**Task objective**
Nothing but the records, transcribed verbatim and stripped of images, should appear in the answer.

**Supplied material**
----

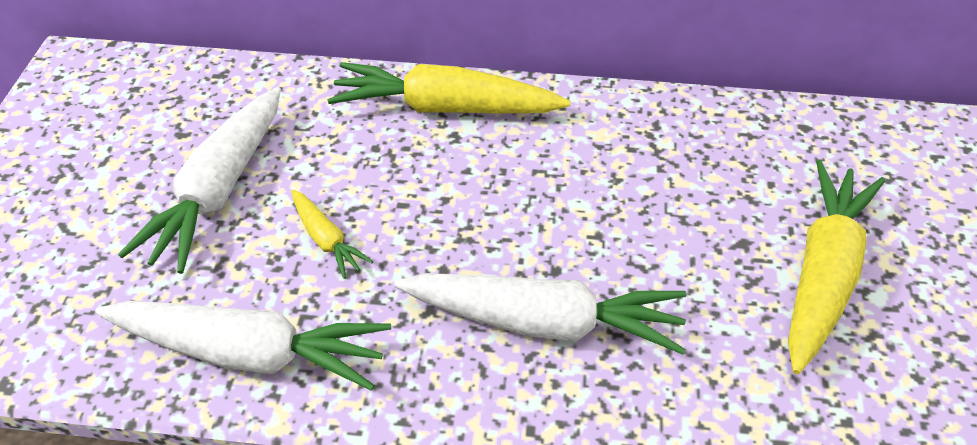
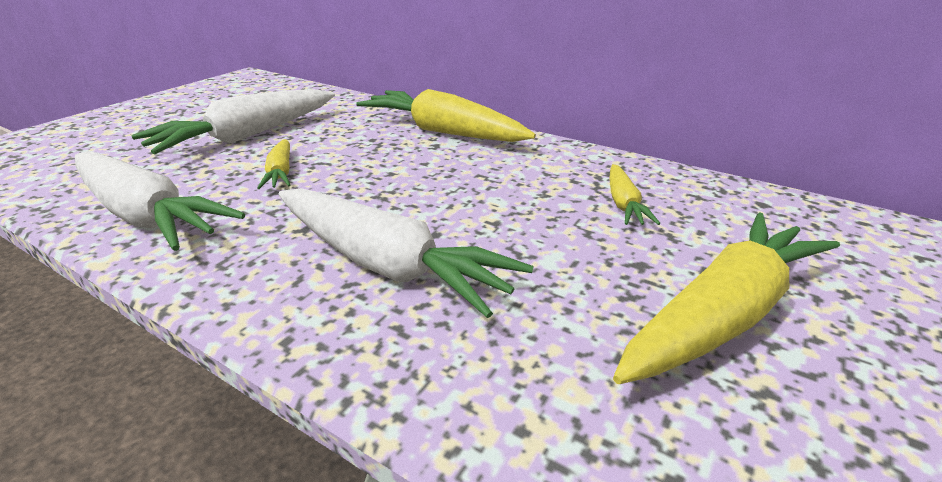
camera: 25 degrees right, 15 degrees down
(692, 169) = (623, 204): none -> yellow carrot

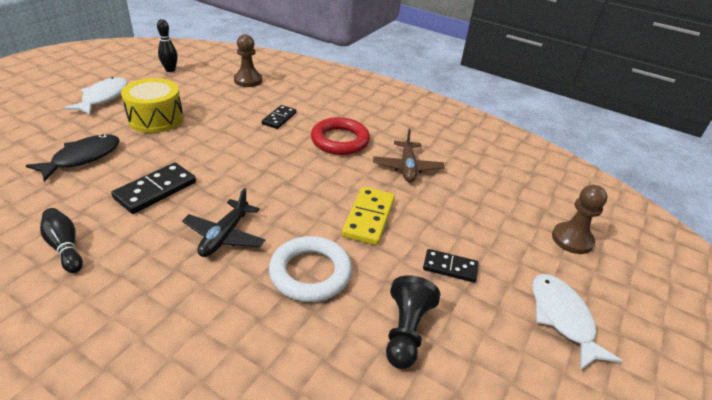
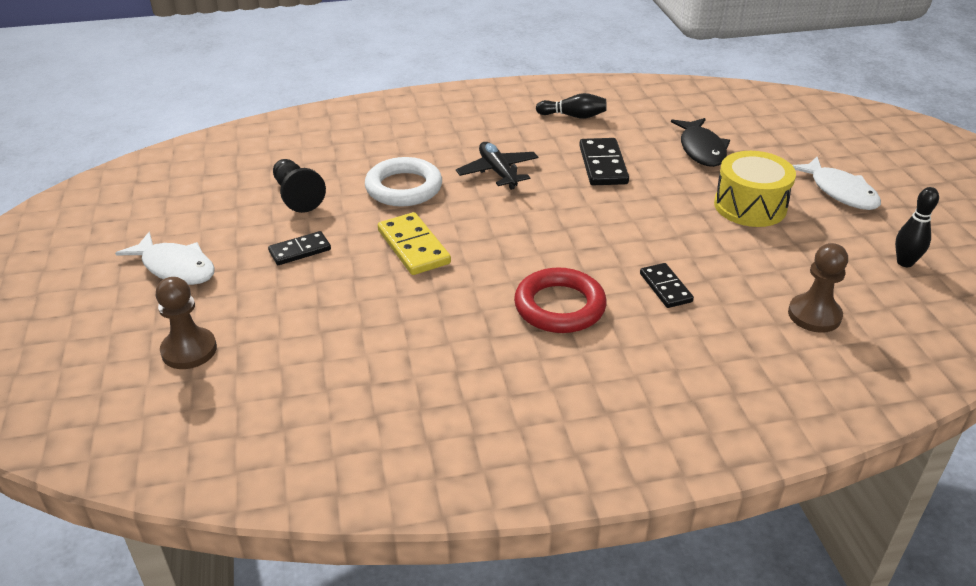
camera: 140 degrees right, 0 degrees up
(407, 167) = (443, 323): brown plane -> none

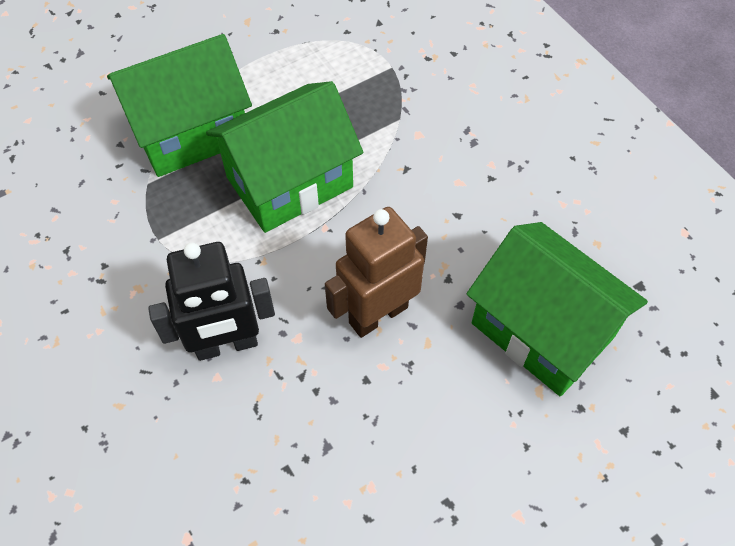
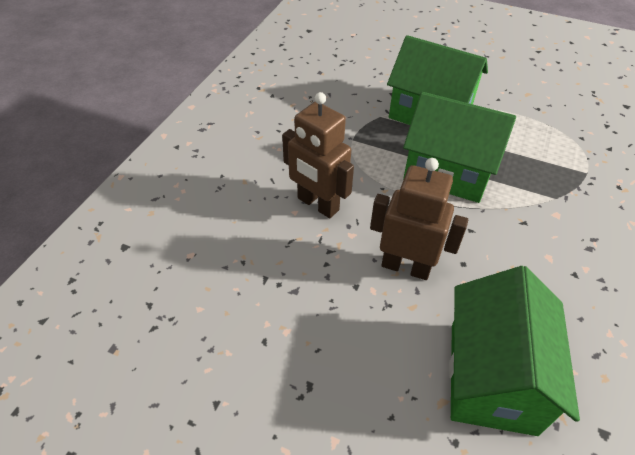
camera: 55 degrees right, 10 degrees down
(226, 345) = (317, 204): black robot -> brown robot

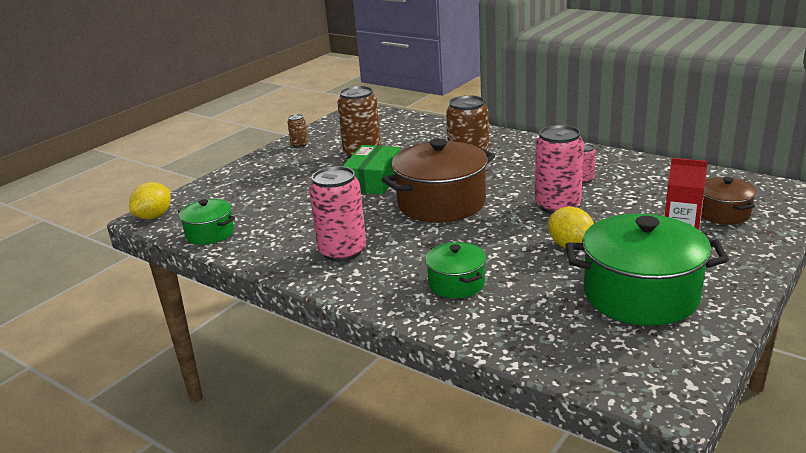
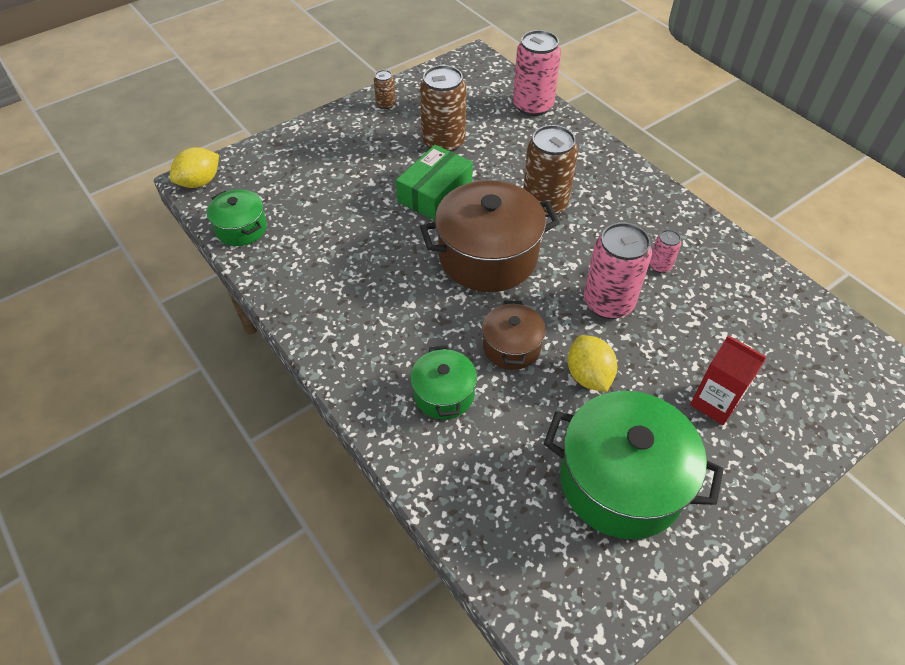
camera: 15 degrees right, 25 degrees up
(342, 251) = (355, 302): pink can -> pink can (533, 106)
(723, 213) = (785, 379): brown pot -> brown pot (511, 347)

----

**Answer to the problem**
camera: 25 degrees right, 15 degrees down
(692, 169) = (623, 204): none -> yellow carrot

camera: 140 degrees right, 0 degrees up
(407, 167) = (443, 323): brown plane -> none

camera: 55 degrees right, 10 degrees down
(226, 345) = (317, 204): black robot -> brown robot

camera: 15 degrees right, 25 degrees up
(342, 251) = (355, 302): pink can -> pink can (533, 106)
(723, 213) = (785, 379): brown pot -> brown pot (511, 347)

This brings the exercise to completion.